What you have to do: Instruction for the data below: set down exactly the lines from the line with "(471, 232) = (455, 80): none -> grey camera" to the line with "(228, 426) = (235, 170): red", inclusive, and no others.

START Records shown

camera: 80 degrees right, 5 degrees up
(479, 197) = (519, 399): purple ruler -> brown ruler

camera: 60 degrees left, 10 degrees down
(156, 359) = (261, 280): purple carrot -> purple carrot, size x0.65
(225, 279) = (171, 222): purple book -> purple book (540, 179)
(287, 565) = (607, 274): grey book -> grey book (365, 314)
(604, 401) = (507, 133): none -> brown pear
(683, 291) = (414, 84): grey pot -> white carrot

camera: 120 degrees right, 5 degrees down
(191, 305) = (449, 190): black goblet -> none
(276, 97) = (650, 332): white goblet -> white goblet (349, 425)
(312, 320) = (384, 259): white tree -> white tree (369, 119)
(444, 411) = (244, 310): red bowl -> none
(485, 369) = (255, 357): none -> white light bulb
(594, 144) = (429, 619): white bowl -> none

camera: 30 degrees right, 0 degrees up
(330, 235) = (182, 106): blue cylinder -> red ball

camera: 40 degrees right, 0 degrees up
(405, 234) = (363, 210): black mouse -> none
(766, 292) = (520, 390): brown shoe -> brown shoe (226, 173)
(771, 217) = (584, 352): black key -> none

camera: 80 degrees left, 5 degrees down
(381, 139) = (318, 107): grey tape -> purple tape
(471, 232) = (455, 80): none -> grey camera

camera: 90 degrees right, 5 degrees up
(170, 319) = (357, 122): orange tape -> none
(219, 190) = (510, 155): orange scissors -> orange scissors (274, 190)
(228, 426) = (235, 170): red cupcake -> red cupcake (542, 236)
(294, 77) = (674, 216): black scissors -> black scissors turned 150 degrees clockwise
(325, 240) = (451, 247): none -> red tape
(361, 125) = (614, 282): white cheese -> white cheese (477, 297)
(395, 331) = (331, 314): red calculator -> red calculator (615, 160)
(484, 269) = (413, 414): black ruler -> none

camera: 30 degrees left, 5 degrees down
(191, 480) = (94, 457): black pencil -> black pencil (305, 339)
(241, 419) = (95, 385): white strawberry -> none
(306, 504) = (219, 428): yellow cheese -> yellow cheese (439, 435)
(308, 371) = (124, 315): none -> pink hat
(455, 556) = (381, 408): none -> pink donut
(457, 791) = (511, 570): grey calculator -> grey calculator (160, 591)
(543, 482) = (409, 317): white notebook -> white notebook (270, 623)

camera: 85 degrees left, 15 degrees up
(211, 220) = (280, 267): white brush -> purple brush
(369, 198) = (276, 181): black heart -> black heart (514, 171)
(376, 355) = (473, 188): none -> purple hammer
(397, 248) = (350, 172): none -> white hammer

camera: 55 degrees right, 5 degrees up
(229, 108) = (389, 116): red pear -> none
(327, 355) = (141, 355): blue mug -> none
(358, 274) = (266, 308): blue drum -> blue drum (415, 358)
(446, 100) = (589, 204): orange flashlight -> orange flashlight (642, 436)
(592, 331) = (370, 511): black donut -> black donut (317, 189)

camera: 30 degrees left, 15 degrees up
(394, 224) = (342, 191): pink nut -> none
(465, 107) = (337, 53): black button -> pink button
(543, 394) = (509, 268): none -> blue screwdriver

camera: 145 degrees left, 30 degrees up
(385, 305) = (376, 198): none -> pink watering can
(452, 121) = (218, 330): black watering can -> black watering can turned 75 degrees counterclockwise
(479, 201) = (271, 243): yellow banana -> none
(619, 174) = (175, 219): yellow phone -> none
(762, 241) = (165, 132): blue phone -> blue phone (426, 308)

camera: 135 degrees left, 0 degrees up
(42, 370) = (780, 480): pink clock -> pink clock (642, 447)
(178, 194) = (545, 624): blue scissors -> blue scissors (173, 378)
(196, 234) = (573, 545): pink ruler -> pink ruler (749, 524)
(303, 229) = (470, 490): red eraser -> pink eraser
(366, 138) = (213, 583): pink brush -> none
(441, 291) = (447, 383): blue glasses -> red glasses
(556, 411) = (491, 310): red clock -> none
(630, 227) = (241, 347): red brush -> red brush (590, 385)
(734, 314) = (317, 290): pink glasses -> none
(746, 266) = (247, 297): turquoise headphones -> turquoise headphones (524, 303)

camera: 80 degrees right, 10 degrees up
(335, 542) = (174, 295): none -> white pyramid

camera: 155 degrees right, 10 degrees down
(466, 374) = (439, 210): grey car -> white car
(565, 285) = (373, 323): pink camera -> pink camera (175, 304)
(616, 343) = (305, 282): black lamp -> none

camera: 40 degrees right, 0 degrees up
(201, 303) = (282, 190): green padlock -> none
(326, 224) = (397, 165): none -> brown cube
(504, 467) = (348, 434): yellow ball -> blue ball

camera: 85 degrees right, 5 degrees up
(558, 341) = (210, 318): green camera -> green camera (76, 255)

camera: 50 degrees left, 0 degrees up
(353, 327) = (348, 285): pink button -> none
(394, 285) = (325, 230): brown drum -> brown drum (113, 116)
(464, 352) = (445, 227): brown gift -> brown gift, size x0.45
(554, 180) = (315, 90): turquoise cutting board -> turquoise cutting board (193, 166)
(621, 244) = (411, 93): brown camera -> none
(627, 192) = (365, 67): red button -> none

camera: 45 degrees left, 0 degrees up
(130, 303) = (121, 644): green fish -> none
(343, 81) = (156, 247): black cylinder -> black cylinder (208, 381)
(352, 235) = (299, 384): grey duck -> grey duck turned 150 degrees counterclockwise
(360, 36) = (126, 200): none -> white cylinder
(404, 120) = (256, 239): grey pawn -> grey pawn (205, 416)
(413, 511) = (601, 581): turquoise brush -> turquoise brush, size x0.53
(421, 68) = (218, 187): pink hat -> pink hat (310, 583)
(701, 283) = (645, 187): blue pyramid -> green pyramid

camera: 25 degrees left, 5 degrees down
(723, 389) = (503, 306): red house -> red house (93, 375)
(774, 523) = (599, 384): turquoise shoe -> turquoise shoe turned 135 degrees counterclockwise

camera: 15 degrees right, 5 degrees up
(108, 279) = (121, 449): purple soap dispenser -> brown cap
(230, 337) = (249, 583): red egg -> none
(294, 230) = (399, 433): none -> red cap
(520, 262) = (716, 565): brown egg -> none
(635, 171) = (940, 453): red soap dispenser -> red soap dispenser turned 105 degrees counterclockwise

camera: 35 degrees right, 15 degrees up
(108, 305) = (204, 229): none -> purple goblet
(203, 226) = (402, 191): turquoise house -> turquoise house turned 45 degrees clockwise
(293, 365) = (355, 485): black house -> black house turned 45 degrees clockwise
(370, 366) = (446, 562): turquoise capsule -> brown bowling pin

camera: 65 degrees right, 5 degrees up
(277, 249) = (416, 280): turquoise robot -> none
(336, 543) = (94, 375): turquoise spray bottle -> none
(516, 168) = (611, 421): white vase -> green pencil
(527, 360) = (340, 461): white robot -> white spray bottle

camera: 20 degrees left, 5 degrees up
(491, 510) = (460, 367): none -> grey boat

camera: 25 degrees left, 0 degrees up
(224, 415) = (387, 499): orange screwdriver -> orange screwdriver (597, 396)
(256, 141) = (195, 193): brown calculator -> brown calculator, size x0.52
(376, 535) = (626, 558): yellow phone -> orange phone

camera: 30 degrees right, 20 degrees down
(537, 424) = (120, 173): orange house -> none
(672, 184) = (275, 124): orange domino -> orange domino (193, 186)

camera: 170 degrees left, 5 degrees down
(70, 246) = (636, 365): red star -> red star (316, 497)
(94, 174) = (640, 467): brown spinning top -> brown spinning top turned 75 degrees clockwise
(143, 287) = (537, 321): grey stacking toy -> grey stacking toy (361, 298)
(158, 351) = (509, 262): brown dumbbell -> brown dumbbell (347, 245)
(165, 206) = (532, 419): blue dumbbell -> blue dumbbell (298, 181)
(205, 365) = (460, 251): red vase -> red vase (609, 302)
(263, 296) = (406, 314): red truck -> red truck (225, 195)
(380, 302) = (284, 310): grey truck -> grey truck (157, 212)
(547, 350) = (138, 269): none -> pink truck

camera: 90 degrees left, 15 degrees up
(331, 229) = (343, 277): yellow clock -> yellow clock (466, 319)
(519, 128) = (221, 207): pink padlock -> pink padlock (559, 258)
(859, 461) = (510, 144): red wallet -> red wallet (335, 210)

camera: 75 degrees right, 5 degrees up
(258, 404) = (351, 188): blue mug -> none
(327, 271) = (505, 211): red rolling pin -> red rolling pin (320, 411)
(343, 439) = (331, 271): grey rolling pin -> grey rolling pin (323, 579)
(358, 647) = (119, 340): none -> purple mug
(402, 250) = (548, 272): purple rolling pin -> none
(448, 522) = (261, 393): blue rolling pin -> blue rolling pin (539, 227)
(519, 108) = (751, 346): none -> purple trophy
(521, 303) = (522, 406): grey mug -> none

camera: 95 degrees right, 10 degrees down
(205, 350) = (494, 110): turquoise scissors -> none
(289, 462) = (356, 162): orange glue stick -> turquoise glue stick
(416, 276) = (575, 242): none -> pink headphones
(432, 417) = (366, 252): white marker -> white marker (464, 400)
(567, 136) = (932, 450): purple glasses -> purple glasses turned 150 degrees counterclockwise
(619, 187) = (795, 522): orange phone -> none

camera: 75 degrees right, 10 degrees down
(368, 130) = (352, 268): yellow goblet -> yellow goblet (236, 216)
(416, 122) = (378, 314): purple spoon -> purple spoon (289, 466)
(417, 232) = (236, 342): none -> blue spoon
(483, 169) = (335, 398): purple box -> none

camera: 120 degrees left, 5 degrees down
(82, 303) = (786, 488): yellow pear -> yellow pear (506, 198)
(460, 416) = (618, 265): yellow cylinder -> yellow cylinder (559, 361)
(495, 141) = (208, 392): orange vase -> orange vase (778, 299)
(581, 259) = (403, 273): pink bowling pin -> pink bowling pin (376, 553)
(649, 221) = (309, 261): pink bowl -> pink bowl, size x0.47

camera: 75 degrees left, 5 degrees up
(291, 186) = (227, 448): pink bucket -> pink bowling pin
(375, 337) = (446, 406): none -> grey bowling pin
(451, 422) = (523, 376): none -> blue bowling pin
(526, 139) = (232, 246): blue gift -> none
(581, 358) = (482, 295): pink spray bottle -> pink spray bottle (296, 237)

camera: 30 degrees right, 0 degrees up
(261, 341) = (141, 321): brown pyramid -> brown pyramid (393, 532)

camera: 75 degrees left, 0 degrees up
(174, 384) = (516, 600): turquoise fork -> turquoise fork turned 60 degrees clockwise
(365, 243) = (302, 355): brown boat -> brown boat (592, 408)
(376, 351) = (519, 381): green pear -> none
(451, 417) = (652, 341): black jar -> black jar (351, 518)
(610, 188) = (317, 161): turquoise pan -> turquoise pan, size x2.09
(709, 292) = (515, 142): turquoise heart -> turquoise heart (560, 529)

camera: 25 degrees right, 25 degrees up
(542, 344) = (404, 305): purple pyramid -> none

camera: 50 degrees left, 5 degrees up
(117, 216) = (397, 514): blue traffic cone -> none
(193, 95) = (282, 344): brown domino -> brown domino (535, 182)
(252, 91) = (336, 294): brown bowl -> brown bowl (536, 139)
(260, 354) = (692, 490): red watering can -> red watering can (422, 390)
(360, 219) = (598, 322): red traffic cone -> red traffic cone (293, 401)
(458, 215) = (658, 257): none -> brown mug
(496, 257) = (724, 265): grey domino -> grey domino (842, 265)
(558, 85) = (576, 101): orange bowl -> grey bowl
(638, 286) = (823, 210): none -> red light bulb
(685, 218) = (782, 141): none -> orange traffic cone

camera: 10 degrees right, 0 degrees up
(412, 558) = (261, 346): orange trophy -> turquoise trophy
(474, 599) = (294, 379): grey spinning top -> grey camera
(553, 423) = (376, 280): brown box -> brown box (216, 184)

END Records shown

Answer:
(471, 232) = (455, 80): none -> grey camera

camera: 90 degrees right, 5 degrees up
(170, 319) = (357, 122): orange tape -> none
(219, 190) = (510, 155): orange scissors -> orange scissors (274, 190)
(228, 426) = (235, 170): red cupcake -> red cupcake (542, 236)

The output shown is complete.